──────── Record excerpts ────────

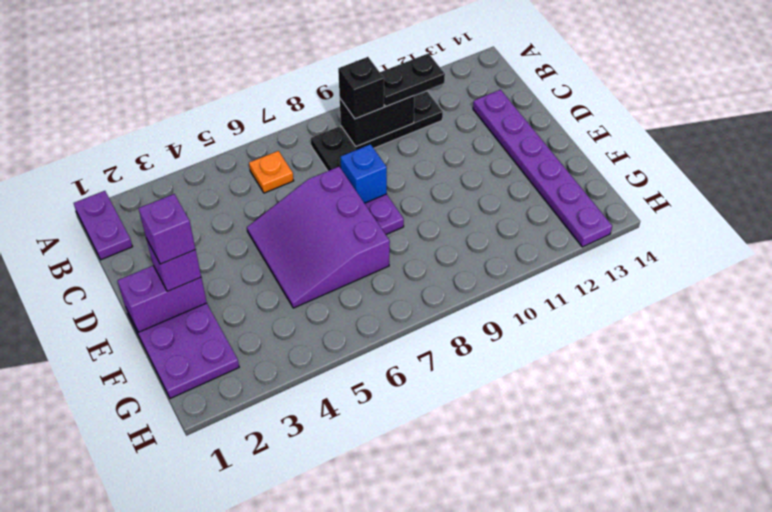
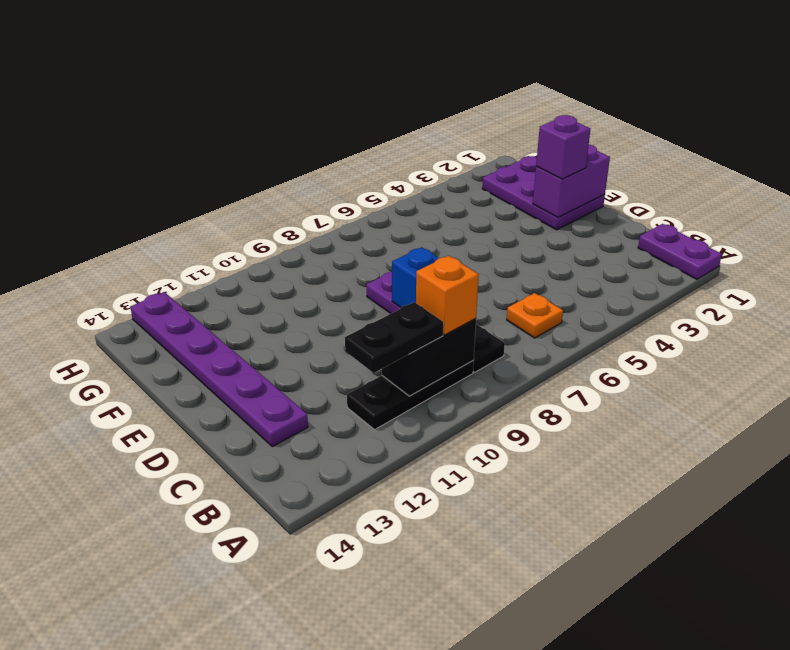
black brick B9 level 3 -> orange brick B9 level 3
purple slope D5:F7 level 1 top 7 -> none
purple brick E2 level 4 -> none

────────
──────── Record excerpts ────────

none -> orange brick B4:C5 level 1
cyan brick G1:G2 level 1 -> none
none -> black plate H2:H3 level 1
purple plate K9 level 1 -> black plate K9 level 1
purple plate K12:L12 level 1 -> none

────────

**Goal of the exercise**:
Could you restate word for word the lines above, from the one that contains "black brick B9" through the one that contains "purple brick E2 level 4 -> none", and no others?

**Completed task**:
black brick B9 level 3 -> orange brick B9 level 3
purple slope D5:F7 level 1 top 7 -> none
purple brick E2 level 4 -> none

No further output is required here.